▶ **WORK ITEM**
All of the data below is to be output without alteration.

*****

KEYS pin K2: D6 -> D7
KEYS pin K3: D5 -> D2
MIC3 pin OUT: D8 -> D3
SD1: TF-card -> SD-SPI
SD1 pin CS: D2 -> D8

*****

▶ **WORKED SOLUTION**
KEYS pin K2: D6 -> D7
KEYS pin K3: D5 -> D2
MIC3 pin OUT: D8 -> D3
SD1: TF-card -> SD-SPI
SD1 pin CS: D2 -> D8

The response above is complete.